_Problem to solve:_
Two lines in the data below mark the range: the one with "camera: 40 degrees right, 15 degrees up" and the one with "(340, 696) = (163, 494): none -> purple gift". Return both, along with every line between them, exactly.

_Data to examine:_

= = = =

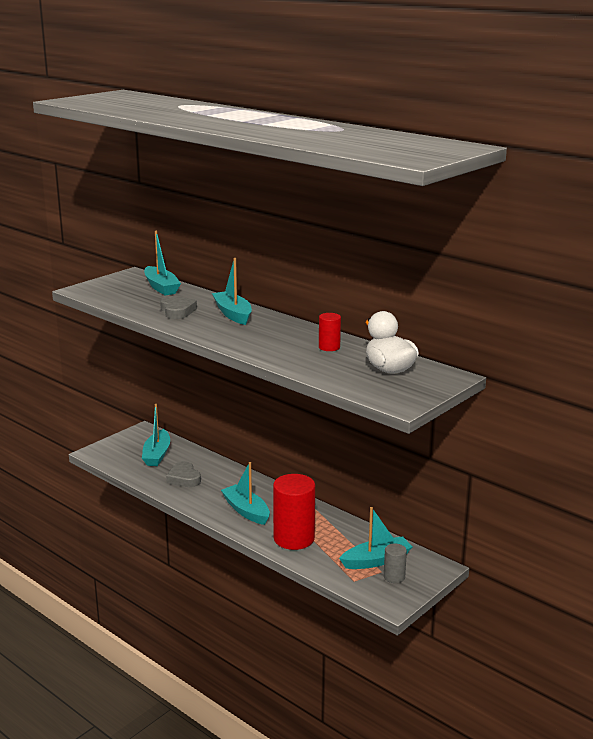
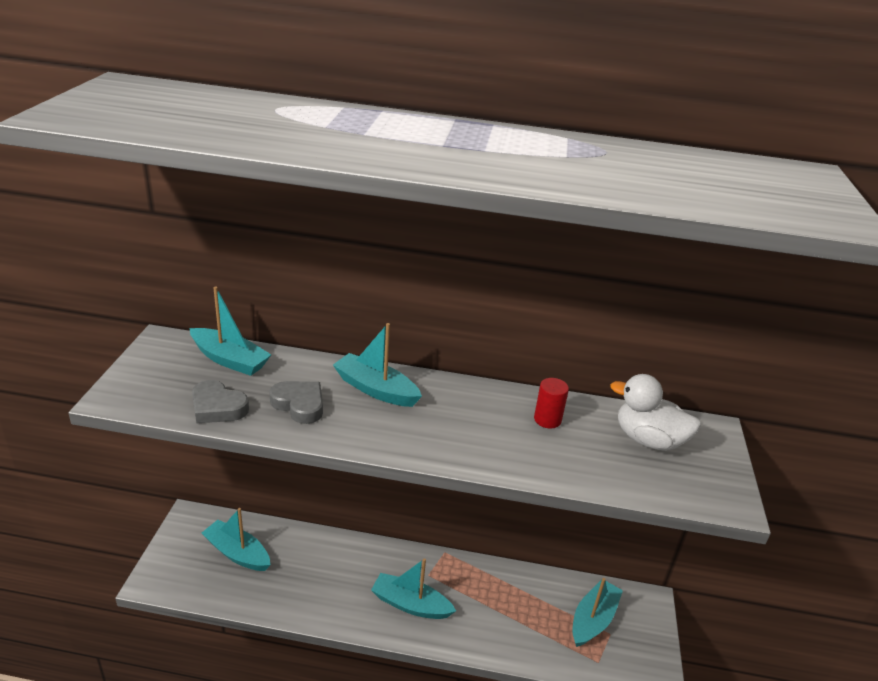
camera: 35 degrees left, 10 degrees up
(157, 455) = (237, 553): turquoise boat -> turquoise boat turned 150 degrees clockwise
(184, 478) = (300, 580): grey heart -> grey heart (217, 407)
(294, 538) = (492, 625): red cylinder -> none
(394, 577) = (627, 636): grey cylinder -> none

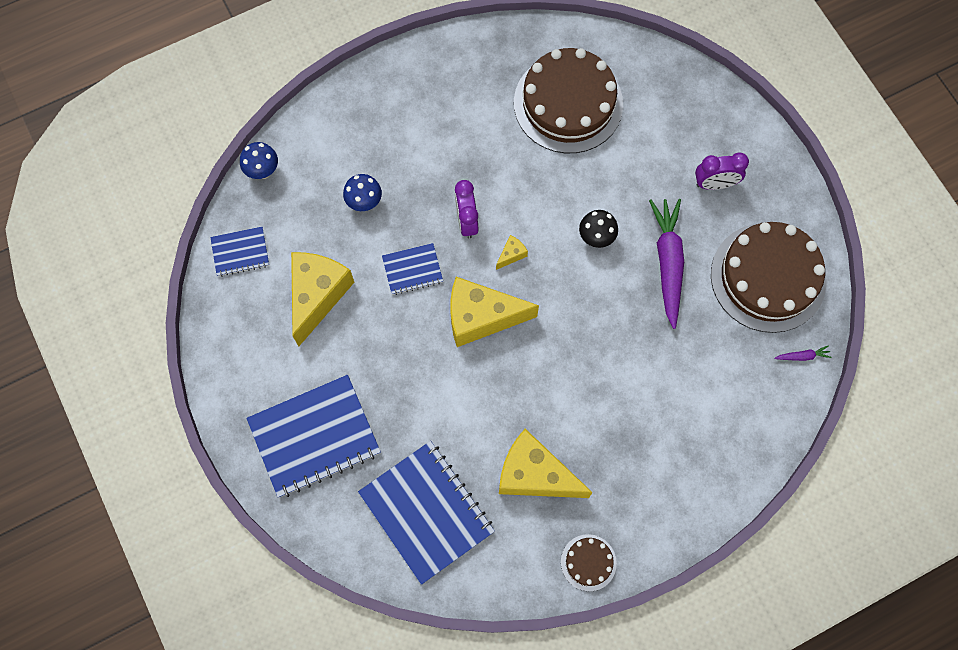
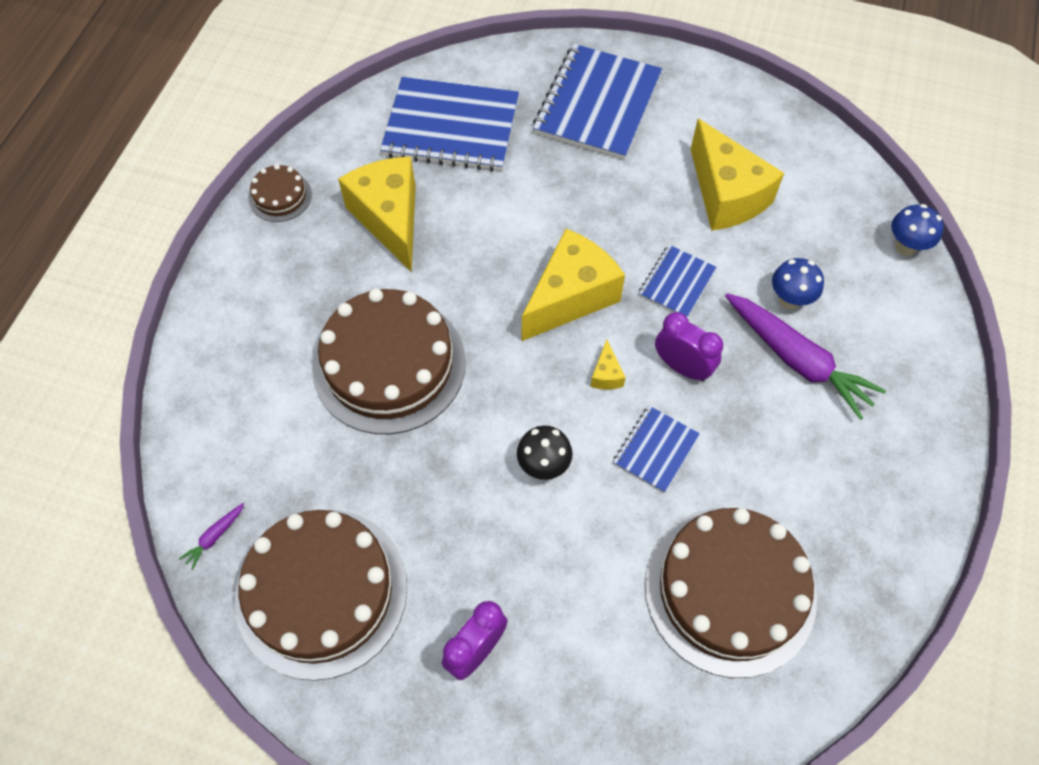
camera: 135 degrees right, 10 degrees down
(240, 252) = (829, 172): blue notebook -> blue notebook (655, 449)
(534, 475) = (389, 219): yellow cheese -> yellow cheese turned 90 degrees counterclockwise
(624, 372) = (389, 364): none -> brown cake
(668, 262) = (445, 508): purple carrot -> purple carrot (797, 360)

= = = =

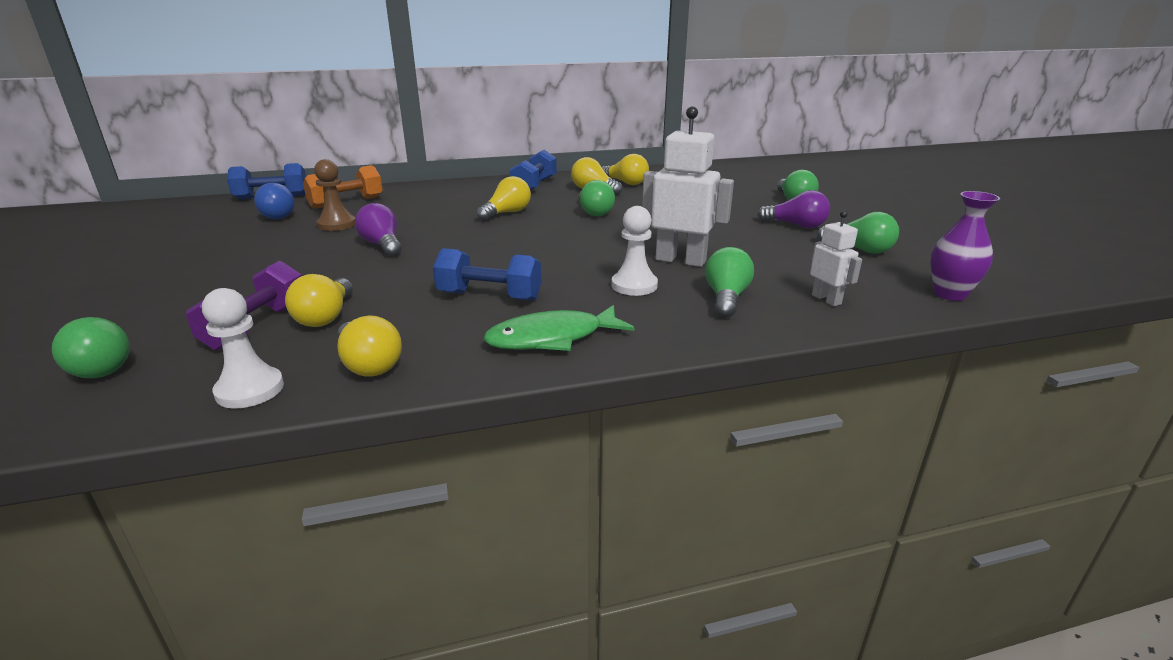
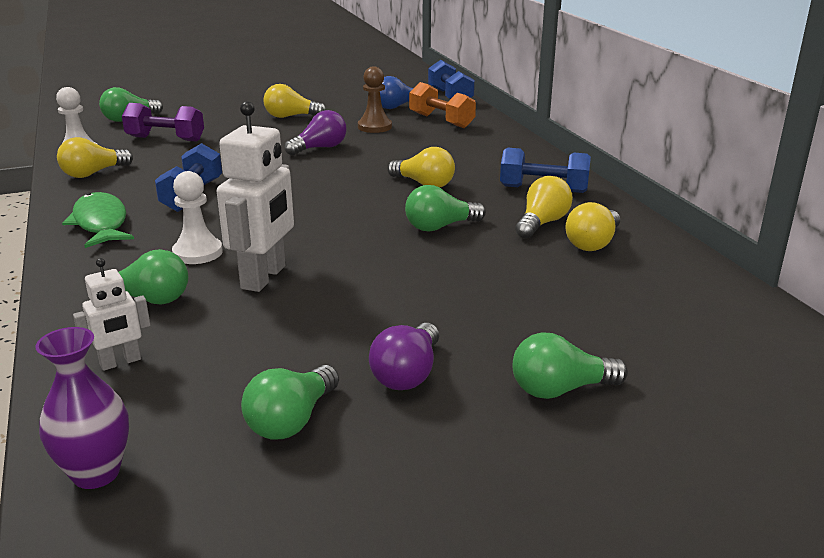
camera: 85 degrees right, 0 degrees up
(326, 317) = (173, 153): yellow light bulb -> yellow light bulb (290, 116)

= = = =

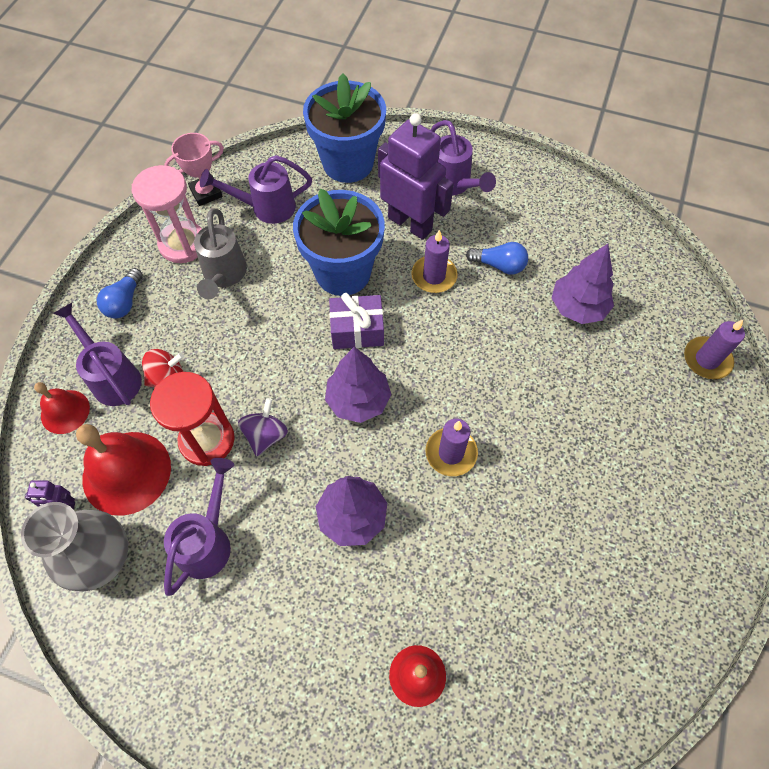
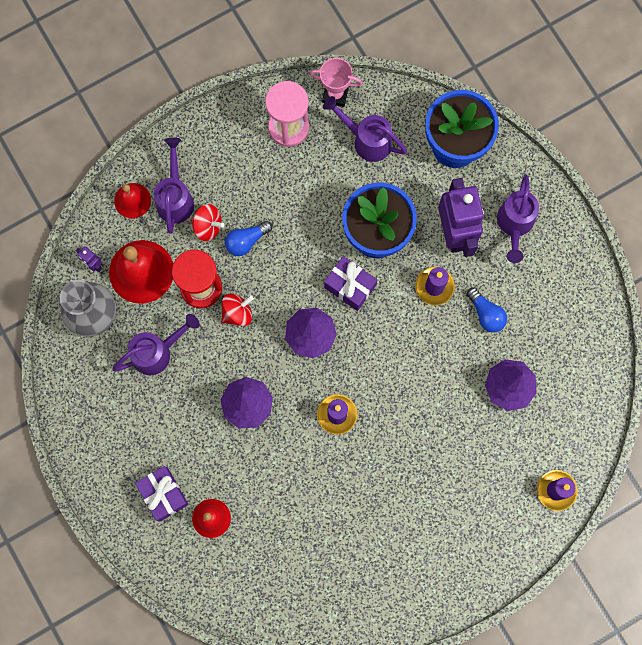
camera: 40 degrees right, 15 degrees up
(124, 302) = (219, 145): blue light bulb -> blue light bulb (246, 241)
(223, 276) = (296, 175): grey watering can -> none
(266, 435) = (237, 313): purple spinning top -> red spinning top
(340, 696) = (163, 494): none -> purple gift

= = = =

_Expected output:_
camera: 40 degrees right, 15 degrees up
(124, 302) = (219, 145): blue light bulb -> blue light bulb (246, 241)
(223, 276) = (296, 175): grey watering can -> none
(266, 435) = (237, 313): purple spinning top -> red spinning top
(340, 696) = (163, 494): none -> purple gift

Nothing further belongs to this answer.